WORK REQUIRED: For this exercise, retype all the data exactly and exclude every image.

[Items from a data source]
==========
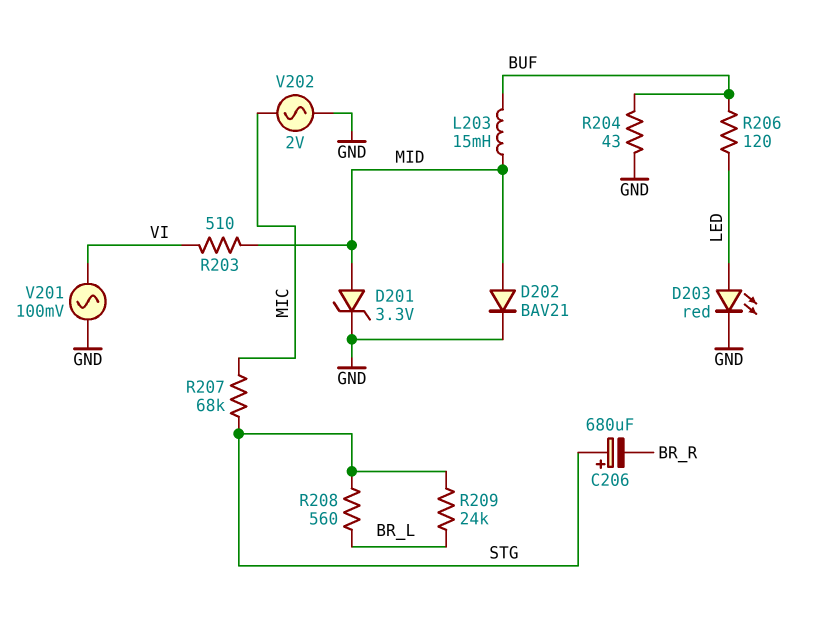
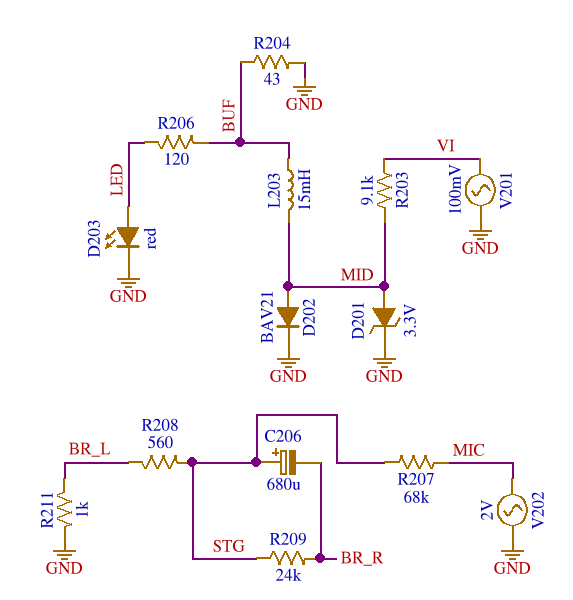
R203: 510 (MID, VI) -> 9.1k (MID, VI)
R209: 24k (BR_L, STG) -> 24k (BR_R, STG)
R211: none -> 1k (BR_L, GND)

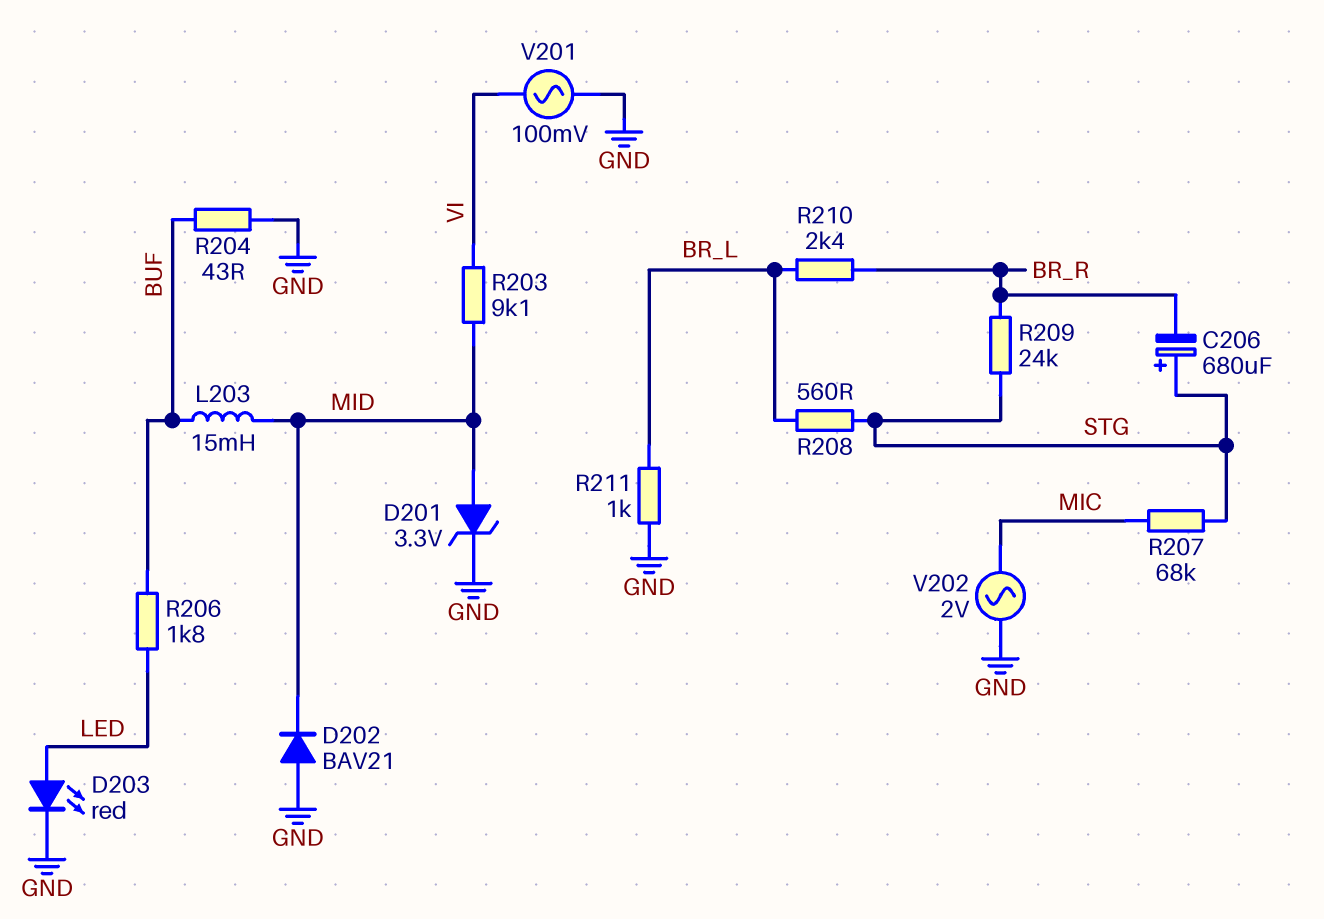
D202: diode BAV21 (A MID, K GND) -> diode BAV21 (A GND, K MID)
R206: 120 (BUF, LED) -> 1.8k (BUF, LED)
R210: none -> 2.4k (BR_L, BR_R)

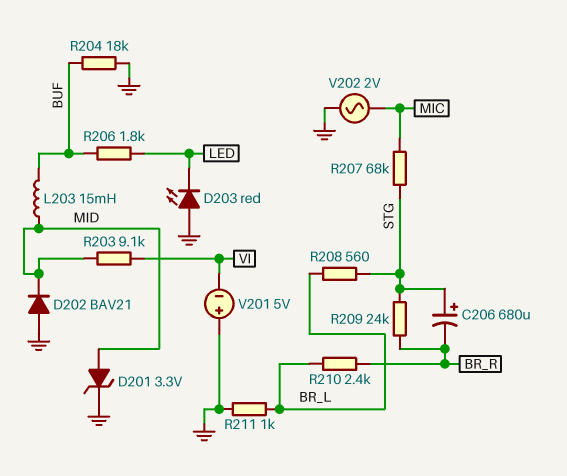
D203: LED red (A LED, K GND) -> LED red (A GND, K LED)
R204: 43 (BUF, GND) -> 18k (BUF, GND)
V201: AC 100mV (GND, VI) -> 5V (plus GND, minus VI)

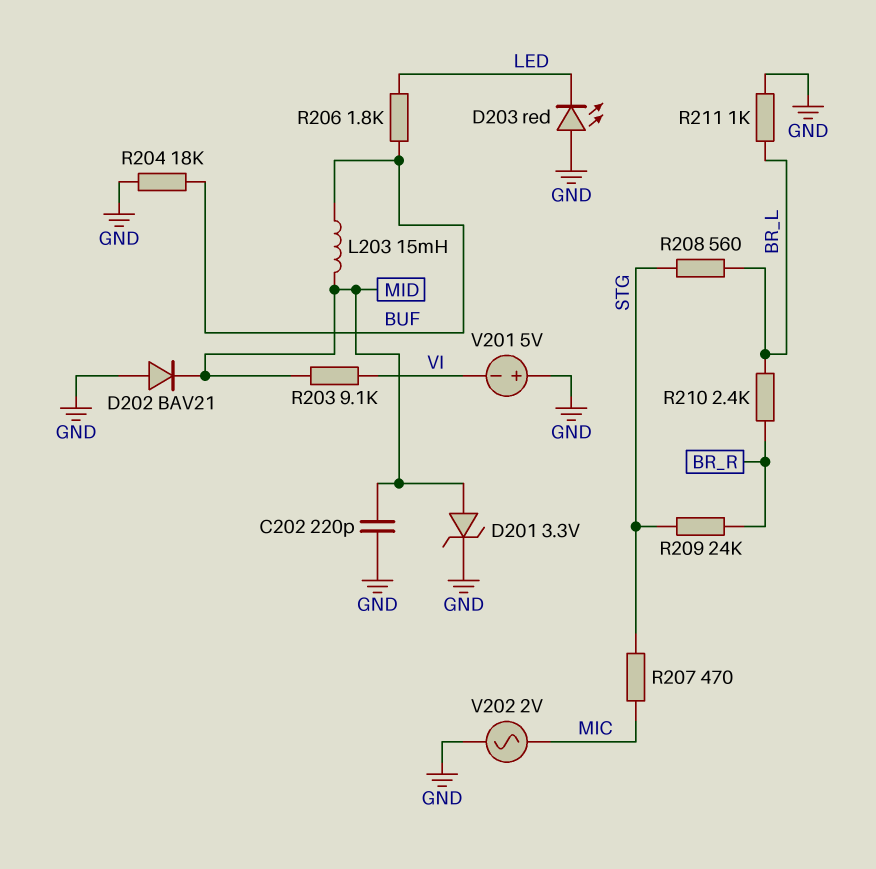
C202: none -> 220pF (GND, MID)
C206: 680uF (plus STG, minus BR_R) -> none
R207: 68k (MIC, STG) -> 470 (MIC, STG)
==========
TASK RESULT:
R203: 510 (MID, VI) -> 9.1k (MID, VI)
R209: 24k (BR_L, STG) -> 24k (BR_R, STG)
R211: none -> 1k (BR_L, GND)

D202: diode BAV21 (A MID, K GND) -> diode BAV21 (A GND, K MID)
R206: 120 (BUF, LED) -> 1.8k (BUF, LED)
R210: none -> 2.4k (BR_L, BR_R)

D203: LED red (A LED, K GND) -> LED red (A GND, K LED)
R204: 43 (BUF, GND) -> 18k (BUF, GND)
V201: AC 100mV (GND, VI) -> 5V (plus GND, minus VI)

C202: none -> 220pF (GND, MID)
C206: 680uF (plus STG, minus BR_R) -> none
R207: 68k (MIC, STG) -> 470 (MIC, STG)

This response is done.